Start of Exercise material

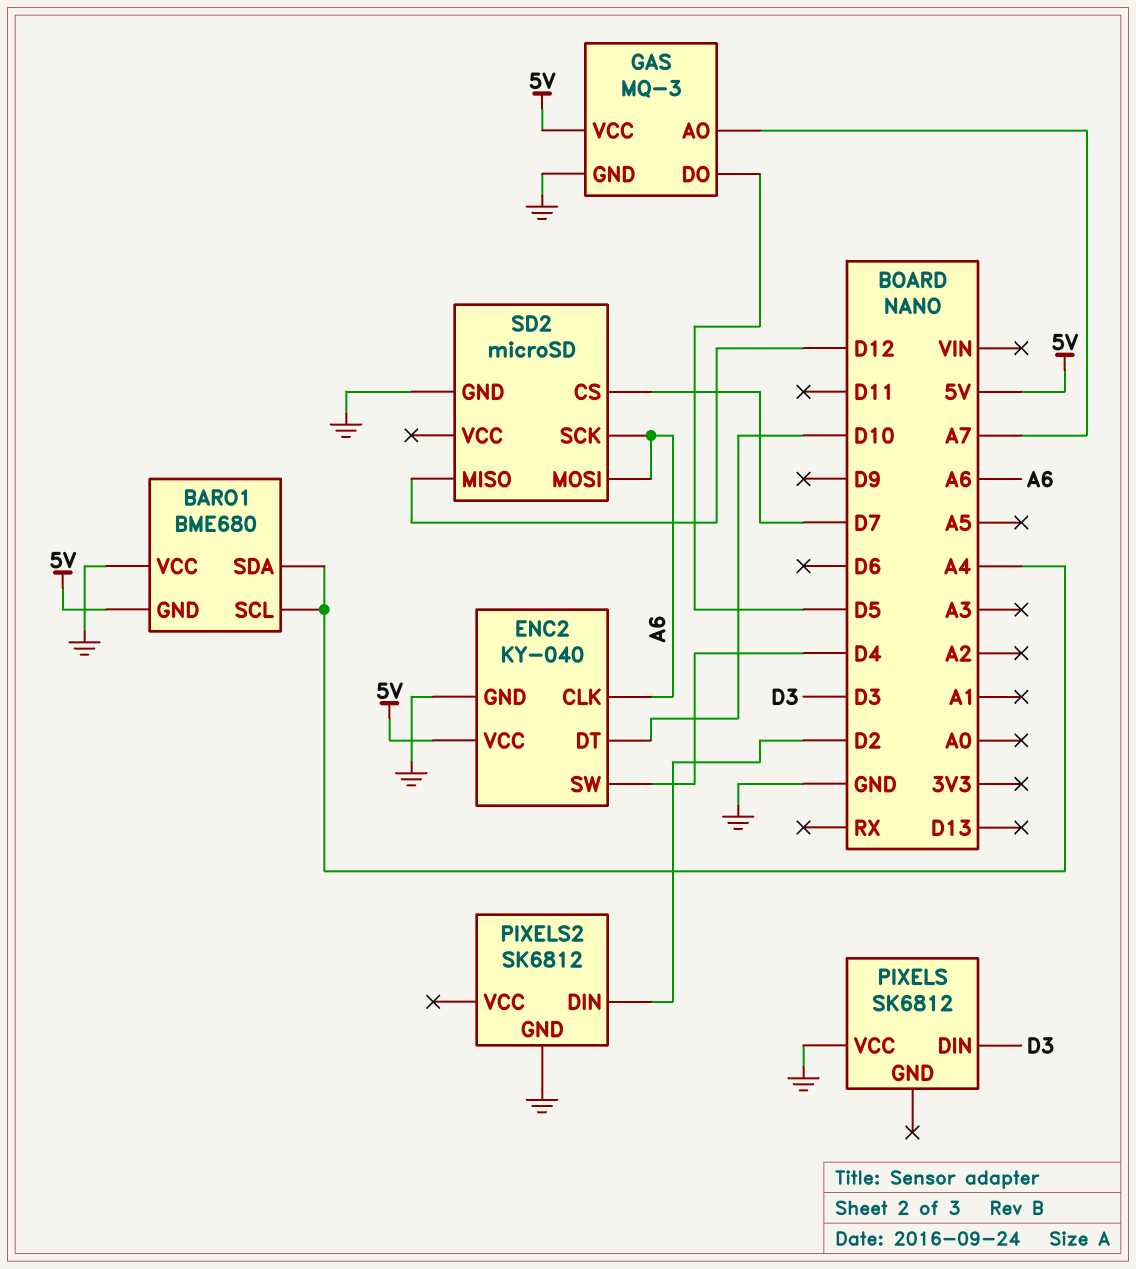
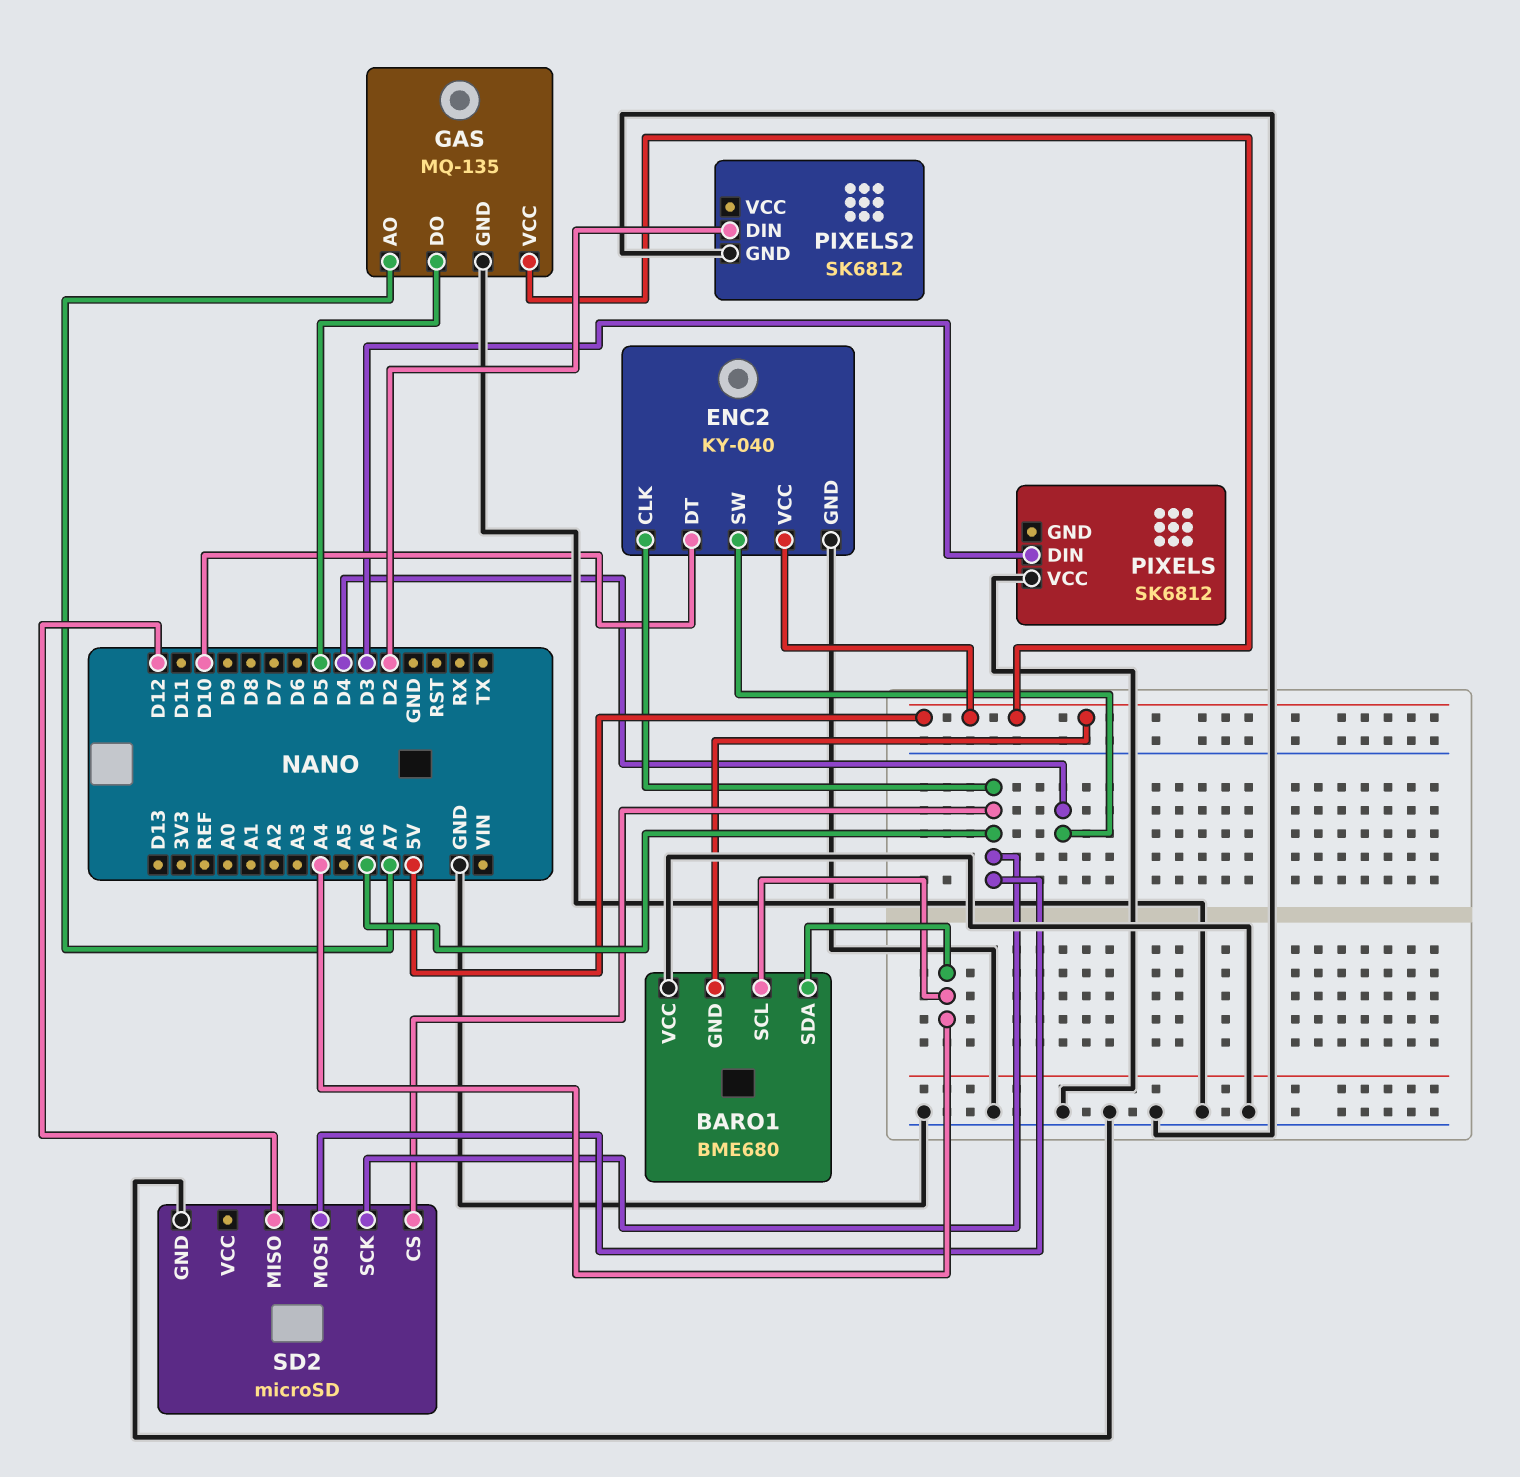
GAS: MQ-3 -> MQ-135
SD2 pin CS: D7 -> A6

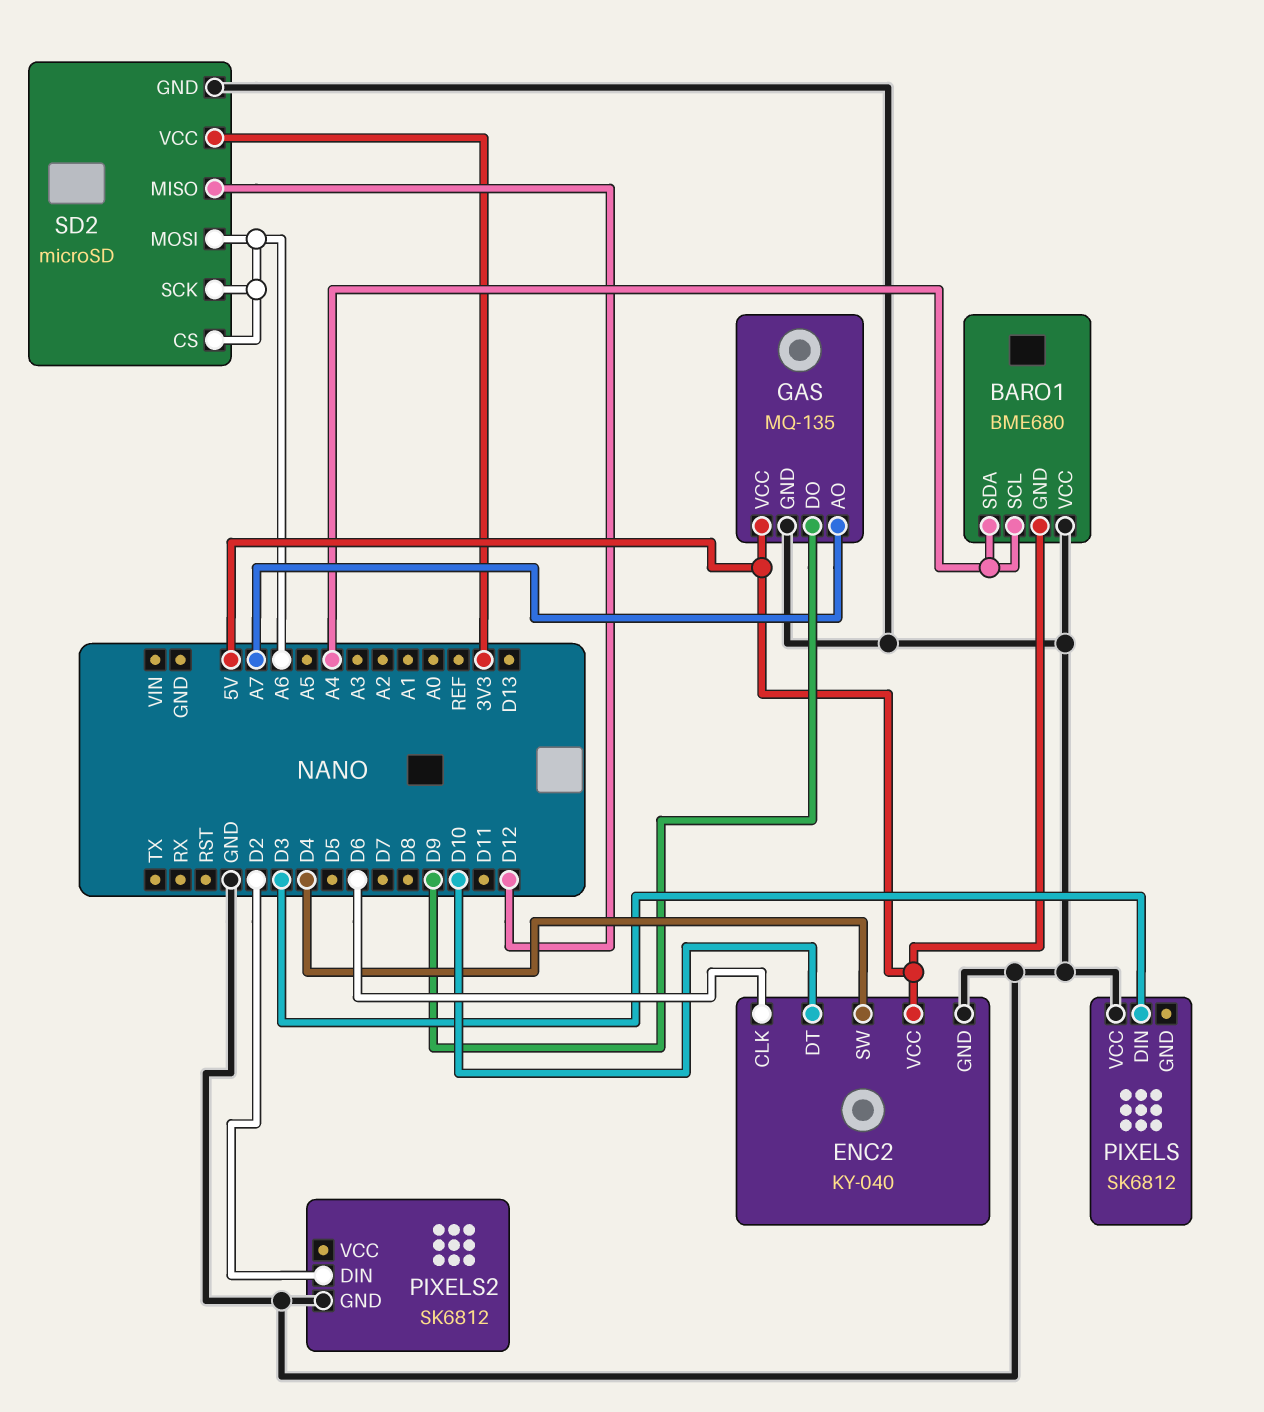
ENC2 pin CLK: A6 -> D6
GAS pin DO: D5 -> D9
SD2 pin VCC: none -> 3V3

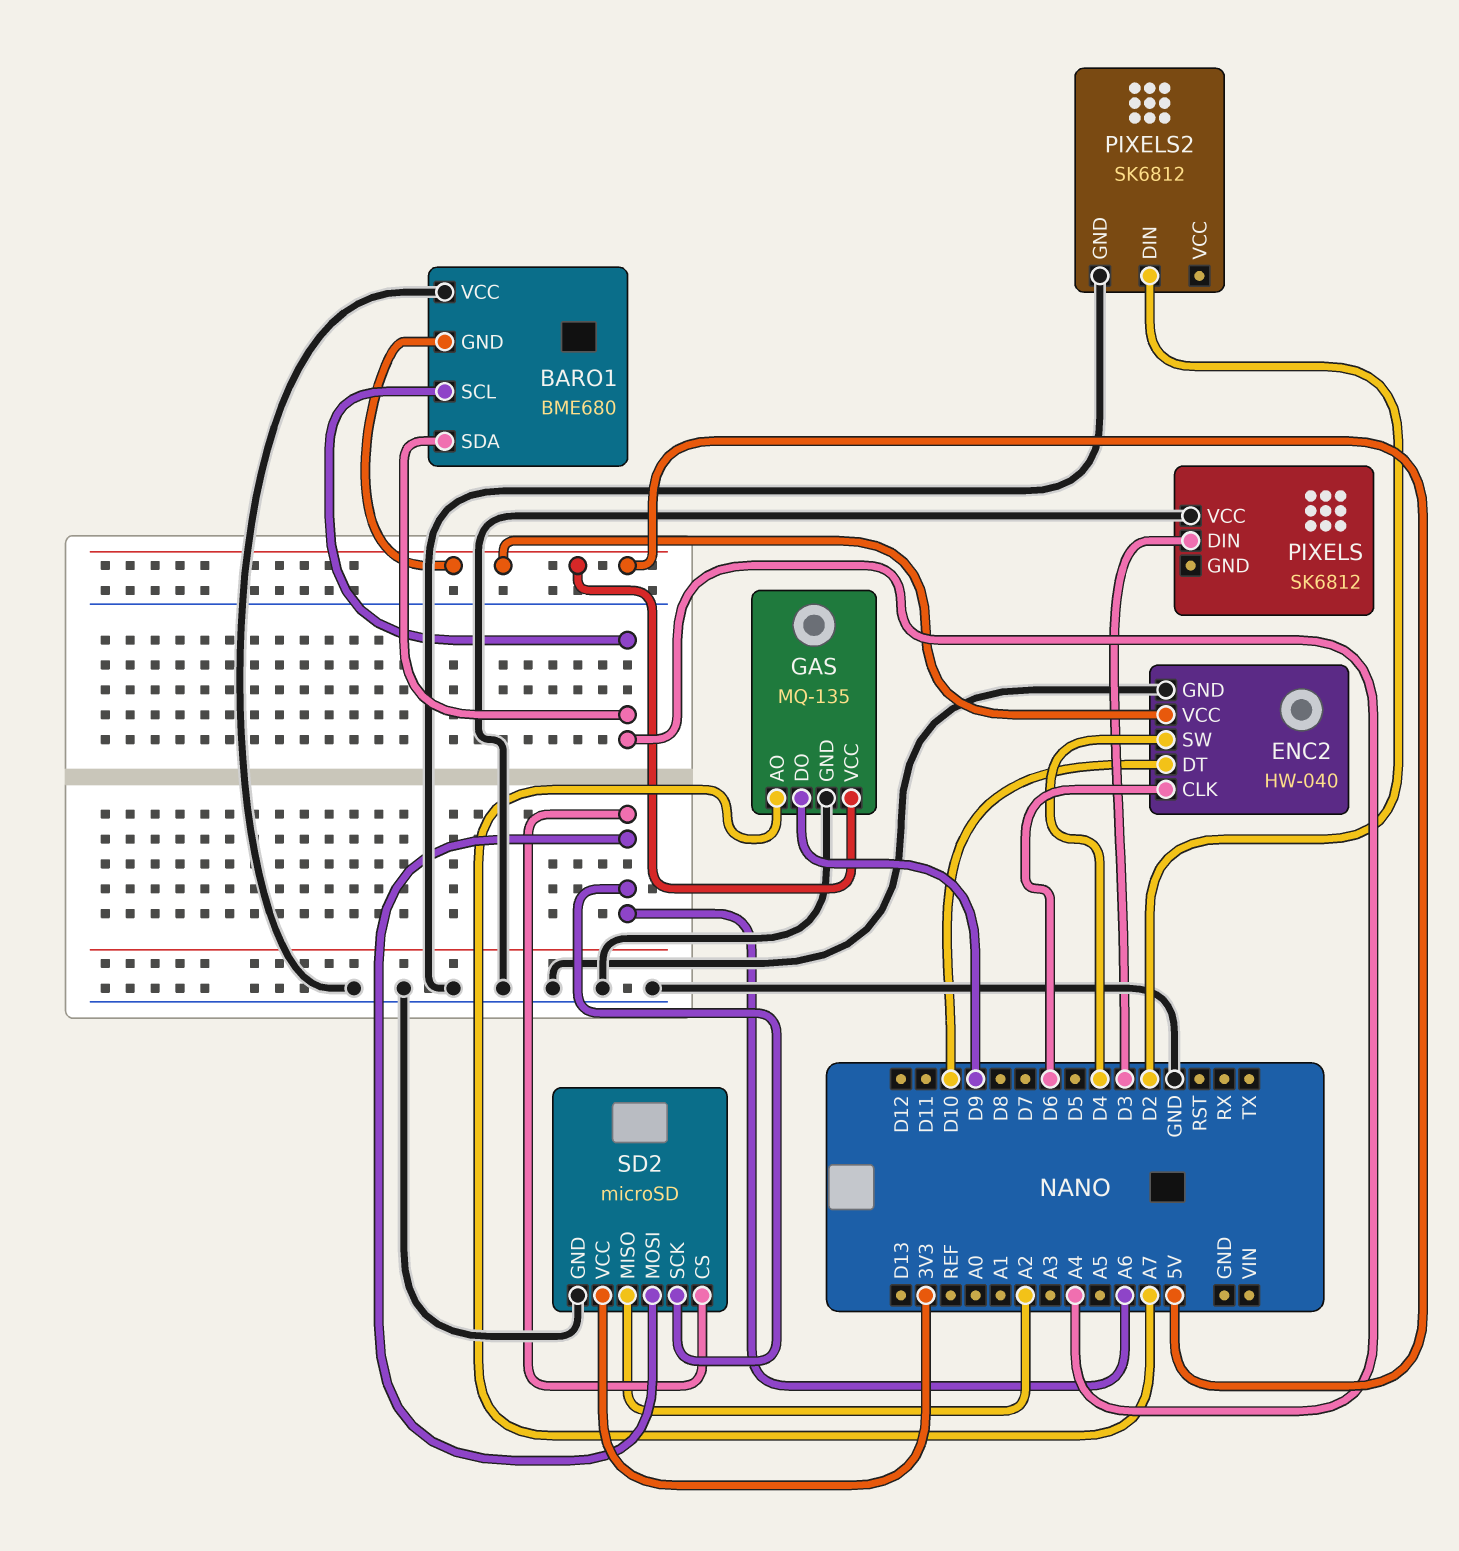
ENC2: KY-040 -> HW-040
SD2 pin MISO: D12 -> A2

End of Exercise material

Activity
Please copy exactly the lines from the one containing "ENC2 pin CLK: A6 -> D6" through the last line of the records, both ends included, and leave out any pictures.

Reply
ENC2 pin CLK: A6 -> D6
GAS pin DO: D5 -> D9
SD2 pin VCC: none -> 3V3

ENC2: KY-040 -> HW-040
SD2 pin MISO: D12 -> A2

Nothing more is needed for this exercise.